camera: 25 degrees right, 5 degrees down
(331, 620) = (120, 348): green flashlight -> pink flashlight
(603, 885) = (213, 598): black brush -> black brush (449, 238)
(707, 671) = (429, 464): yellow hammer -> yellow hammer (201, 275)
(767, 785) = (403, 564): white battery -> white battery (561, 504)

Your assignment:
Make a precise copy of the records in their entirety.

Task answer:
camera: 25 degrees right, 5 degrees down
(331, 620) = (120, 348): green flashlight -> pink flashlight
(603, 885) = (213, 598): black brush -> black brush (449, 238)
(707, 671) = (429, 464): yellow hammer -> yellow hammer (201, 275)
(767, 785) = (403, 564): white battery -> white battery (561, 504)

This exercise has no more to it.